Activity:
From the listing below, reproduce word for word the part that opens with the line containing "red ruler: 2 -> 1" and closes with the line containing "orange tree: 2 -> 4"; reproduce nothing else.

[Opening Record set section]

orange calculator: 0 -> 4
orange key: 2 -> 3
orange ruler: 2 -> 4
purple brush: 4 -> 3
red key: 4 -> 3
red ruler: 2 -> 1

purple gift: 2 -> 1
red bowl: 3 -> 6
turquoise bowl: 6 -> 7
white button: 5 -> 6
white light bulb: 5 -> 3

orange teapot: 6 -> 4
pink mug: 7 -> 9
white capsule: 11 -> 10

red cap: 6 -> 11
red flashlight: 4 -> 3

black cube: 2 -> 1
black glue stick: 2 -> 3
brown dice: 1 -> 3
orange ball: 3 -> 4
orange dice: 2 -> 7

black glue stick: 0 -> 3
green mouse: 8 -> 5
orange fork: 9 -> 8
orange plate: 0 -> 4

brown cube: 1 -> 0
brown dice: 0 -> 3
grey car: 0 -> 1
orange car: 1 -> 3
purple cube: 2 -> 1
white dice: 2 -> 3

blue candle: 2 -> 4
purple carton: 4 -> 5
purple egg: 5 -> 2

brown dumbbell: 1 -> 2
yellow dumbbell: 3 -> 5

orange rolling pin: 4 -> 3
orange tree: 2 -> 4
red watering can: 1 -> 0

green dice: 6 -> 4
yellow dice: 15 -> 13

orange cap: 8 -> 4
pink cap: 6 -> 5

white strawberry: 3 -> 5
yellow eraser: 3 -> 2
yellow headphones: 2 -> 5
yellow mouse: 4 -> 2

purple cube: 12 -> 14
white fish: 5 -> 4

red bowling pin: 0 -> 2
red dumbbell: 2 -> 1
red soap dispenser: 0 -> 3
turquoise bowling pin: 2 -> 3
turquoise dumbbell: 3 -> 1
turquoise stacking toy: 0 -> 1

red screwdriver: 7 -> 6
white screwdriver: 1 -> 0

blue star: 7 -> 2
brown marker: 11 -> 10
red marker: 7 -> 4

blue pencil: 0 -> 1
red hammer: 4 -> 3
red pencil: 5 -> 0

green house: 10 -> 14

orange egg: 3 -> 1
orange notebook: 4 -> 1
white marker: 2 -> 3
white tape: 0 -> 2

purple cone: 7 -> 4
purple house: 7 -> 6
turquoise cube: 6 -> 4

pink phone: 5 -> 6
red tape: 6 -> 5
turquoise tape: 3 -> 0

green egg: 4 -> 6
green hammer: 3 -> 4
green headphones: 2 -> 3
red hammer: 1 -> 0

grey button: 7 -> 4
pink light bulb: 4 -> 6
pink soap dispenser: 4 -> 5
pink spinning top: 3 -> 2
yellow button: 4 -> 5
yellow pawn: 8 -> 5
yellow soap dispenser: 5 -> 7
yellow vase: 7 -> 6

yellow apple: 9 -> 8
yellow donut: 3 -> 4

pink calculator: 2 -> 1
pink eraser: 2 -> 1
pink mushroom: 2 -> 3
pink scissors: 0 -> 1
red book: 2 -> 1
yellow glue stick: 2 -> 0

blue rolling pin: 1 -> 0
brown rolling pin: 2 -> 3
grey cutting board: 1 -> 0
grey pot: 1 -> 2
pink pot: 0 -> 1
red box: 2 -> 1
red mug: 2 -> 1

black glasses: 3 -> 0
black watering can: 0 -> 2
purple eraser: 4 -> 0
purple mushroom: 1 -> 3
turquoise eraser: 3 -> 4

[Closing Record set section]

Answer below:
red ruler: 2 -> 1

purple gift: 2 -> 1
red bowl: 3 -> 6
turquoise bowl: 6 -> 7
white button: 5 -> 6
white light bulb: 5 -> 3

orange teapot: 6 -> 4
pink mug: 7 -> 9
white capsule: 11 -> 10

red cap: 6 -> 11
red flashlight: 4 -> 3

black cube: 2 -> 1
black glue stick: 2 -> 3
brown dice: 1 -> 3
orange ball: 3 -> 4
orange dice: 2 -> 7

black glue stick: 0 -> 3
green mouse: 8 -> 5
orange fork: 9 -> 8
orange plate: 0 -> 4

brown cube: 1 -> 0
brown dice: 0 -> 3
grey car: 0 -> 1
orange car: 1 -> 3
purple cube: 2 -> 1
white dice: 2 -> 3

blue candle: 2 -> 4
purple carton: 4 -> 5
purple egg: 5 -> 2

brown dumbbell: 1 -> 2
yellow dumbbell: 3 -> 5

orange rolling pin: 4 -> 3
orange tree: 2 -> 4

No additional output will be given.